→ **PROBLEM**: Your answer must be a word-for-word copy of the listing, with all pictures excluded.

→ **SUPPLIED ENTRIES**:
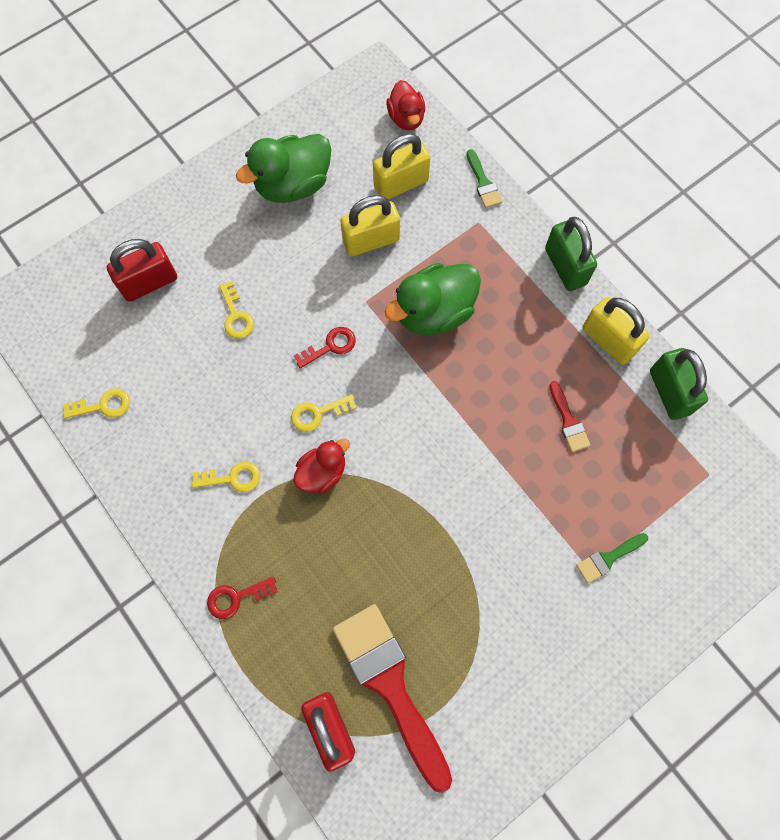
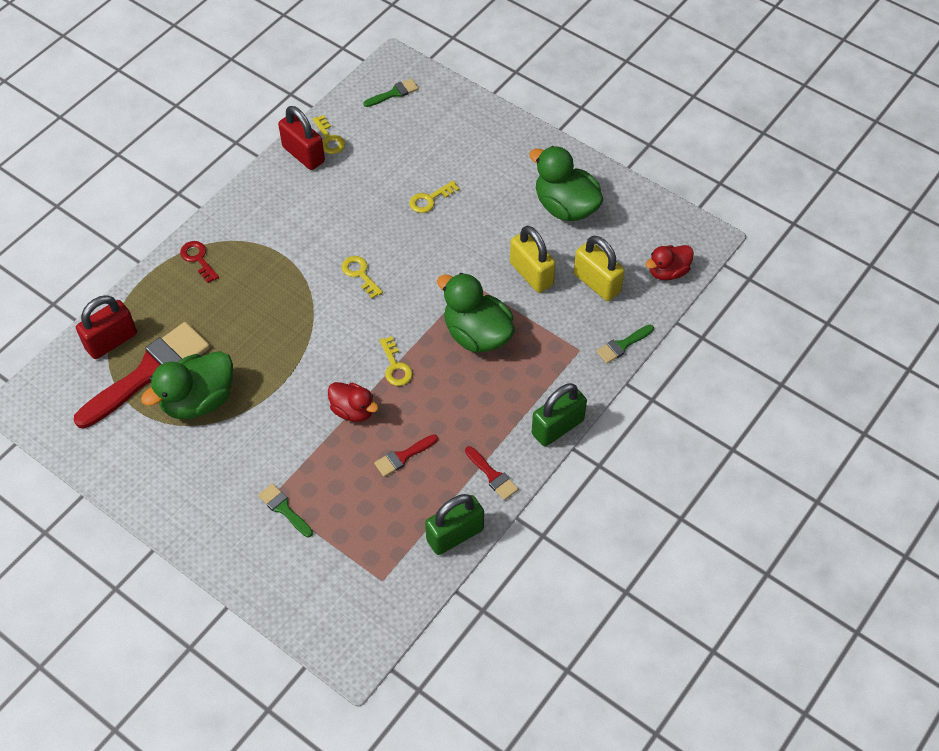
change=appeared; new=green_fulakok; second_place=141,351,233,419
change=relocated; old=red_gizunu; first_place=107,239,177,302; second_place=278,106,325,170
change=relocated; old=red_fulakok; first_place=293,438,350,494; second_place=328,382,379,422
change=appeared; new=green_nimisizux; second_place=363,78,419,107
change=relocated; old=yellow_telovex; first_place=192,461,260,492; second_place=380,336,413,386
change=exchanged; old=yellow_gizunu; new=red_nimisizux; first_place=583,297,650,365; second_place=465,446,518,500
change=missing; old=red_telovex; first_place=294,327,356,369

→ **EXERCISE OUTPUT**:
change=appeared; new=green_fulakok; second_place=141,351,233,419
change=relocated; old=red_gizunu; first_place=107,239,177,302; second_place=278,106,325,170
change=relocated; old=red_fulakok; first_place=293,438,350,494; second_place=328,382,379,422
change=appeared; new=green_nimisizux; second_place=363,78,419,107
change=relocated; old=yellow_telovex; first_place=192,461,260,492; second_place=380,336,413,386
change=exchanged; old=yellow_gizunu; new=red_nimisizux; first_place=583,297,650,365; second_place=465,446,518,500
change=missing; old=red_telovex; first_place=294,327,356,369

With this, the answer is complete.